In the records below, locate the line containing "none -> lime brick D1 level 1", then extract it and all following lines exactly, ending with the last line.

+ + + +

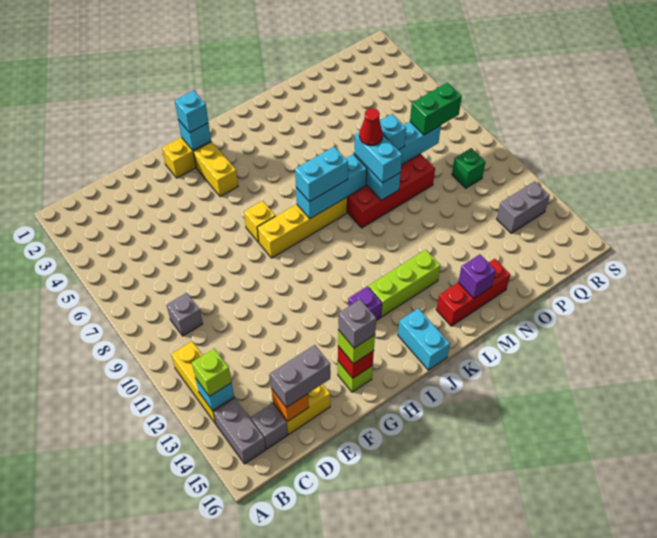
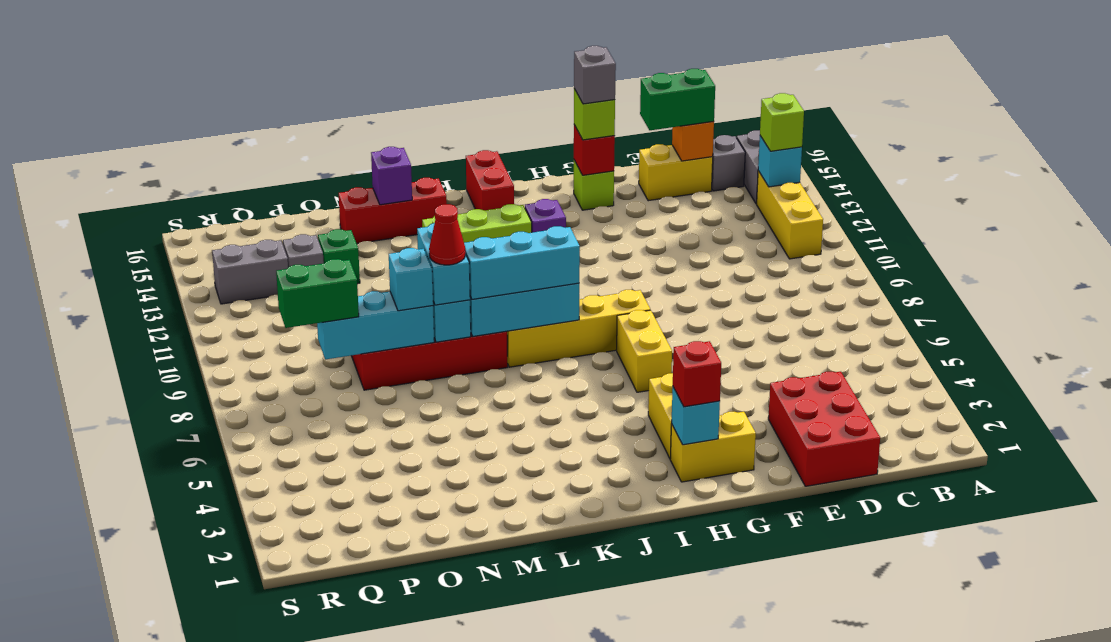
grey brick C9 level 1 -> grey brick P13 level 1
none -> red brick D1:E3 level 1
grey brick D15:E15 level 3 -> green brick D15:E15 level 3
cyan brick H2 level 3 -> red brick H2 level 3
yellow brick H7 level 1 -> yellow brick H6:H7 level 1
cyan brick J8:K8 level 3 -> cyan brick J8:L8 level 3
cyan brick J15:J16 level 1 -> red brick J15:J16 level 1
green brick Q10 level 1 -> green brick O13 level 1

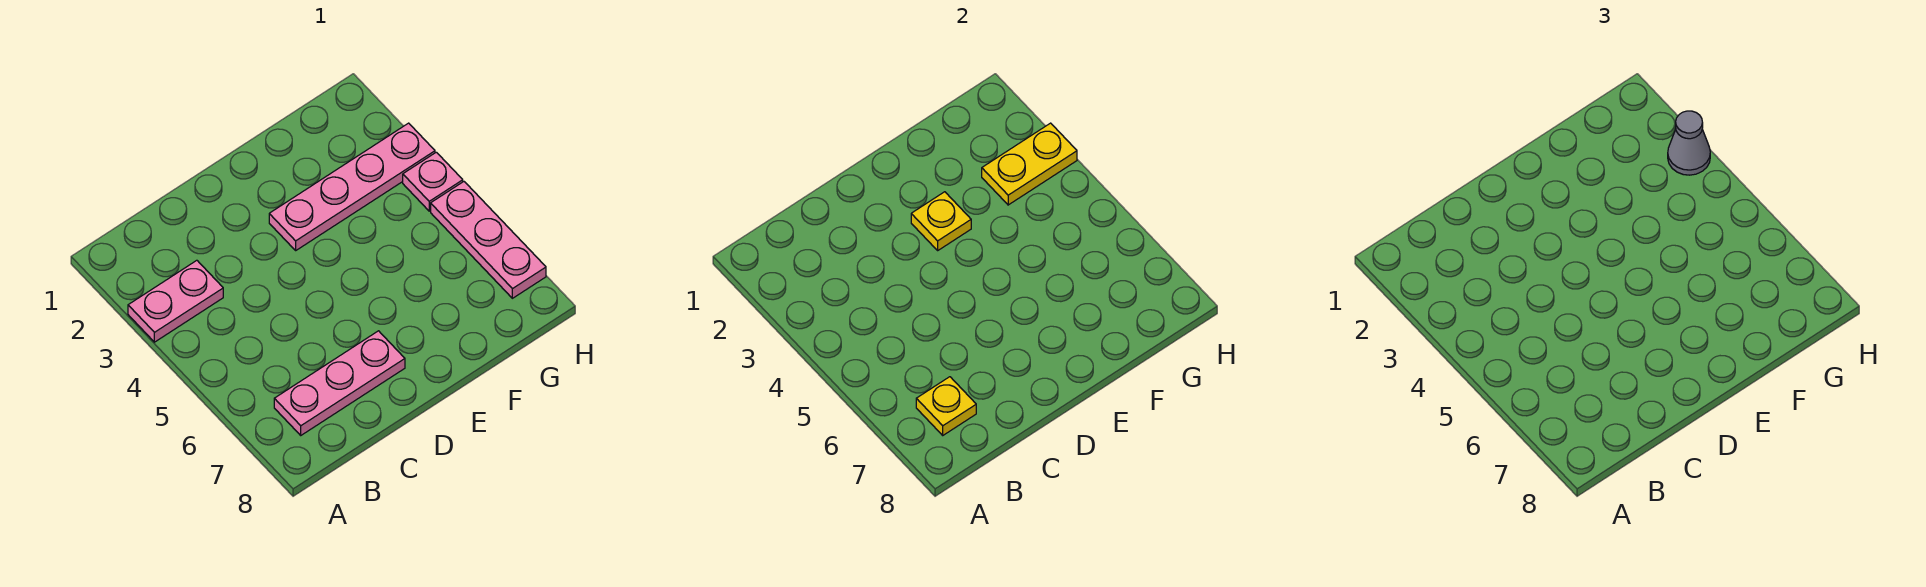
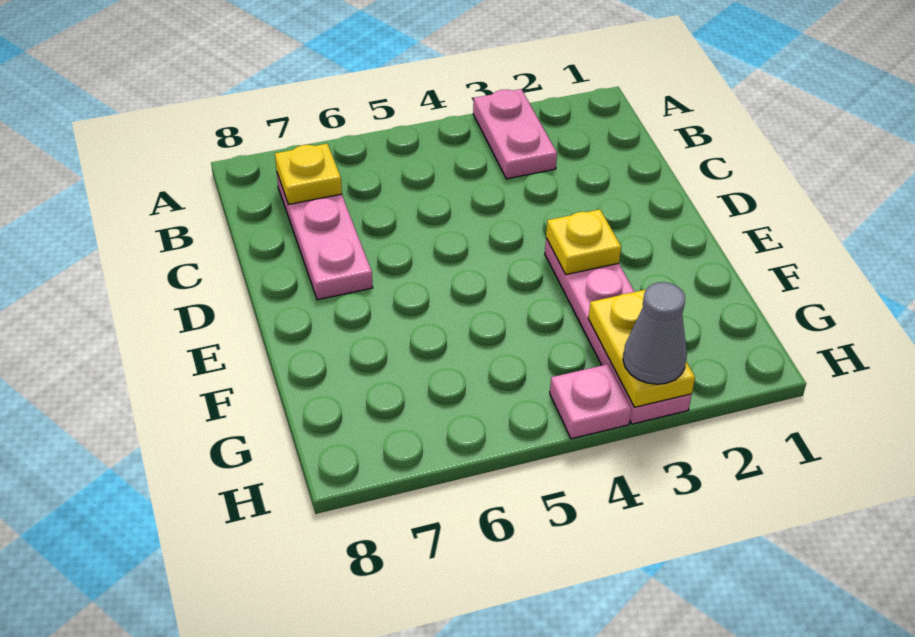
pink plate H5:H7 level 1 -> none

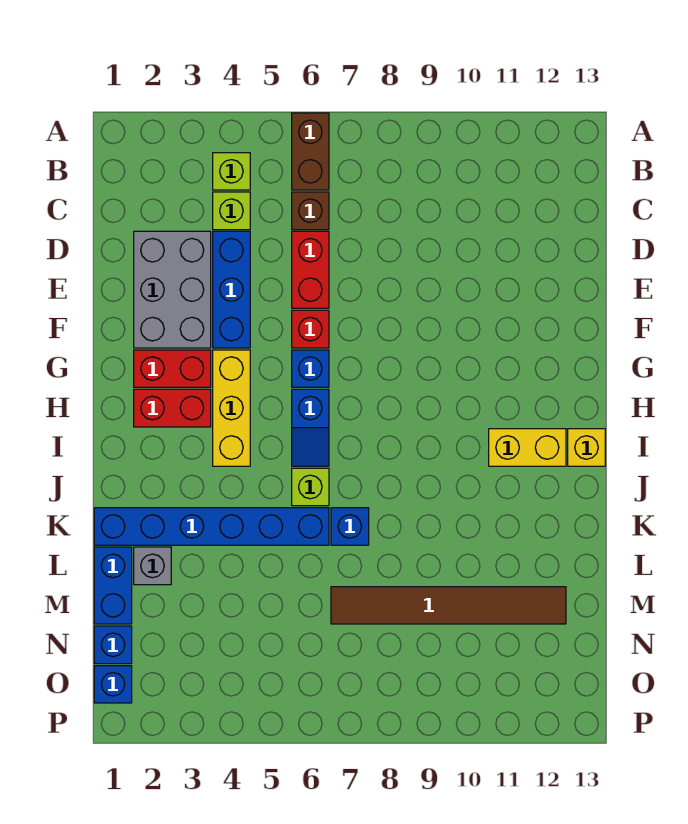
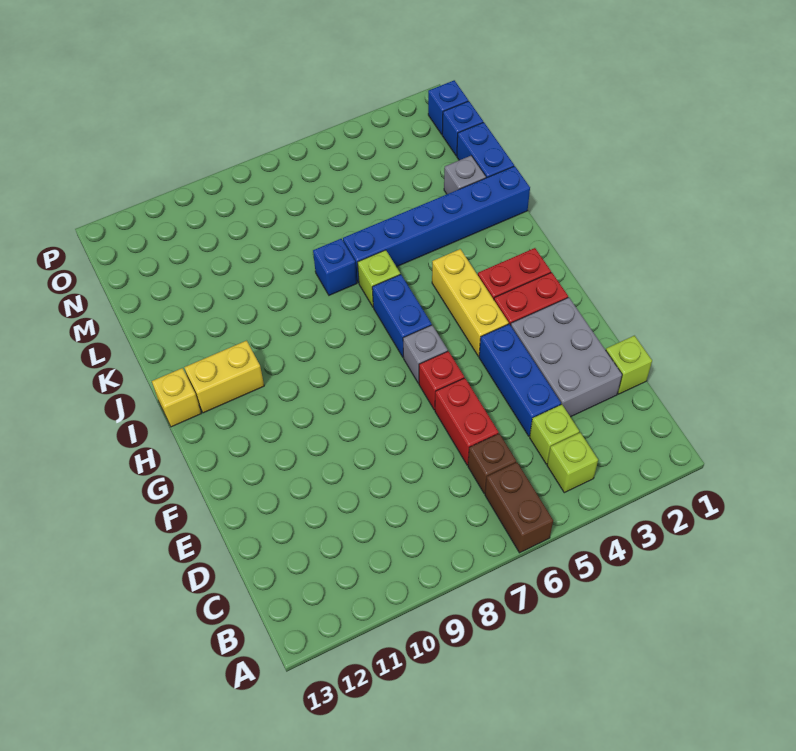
none -> lime brick D1 level 1
blue brick G6 level 1 -> grey brick G6 level 1
blue slope H6:I6 level 1 top H -> blue brick H6:I6 level 1
brown tile M7:M12 level 1 -> none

+ + + +

Task solution:
none -> lime brick D1 level 1
blue brick G6 level 1 -> grey brick G6 level 1
blue slope H6:I6 level 1 top H -> blue brick H6:I6 level 1
brown tile M7:M12 level 1 -> none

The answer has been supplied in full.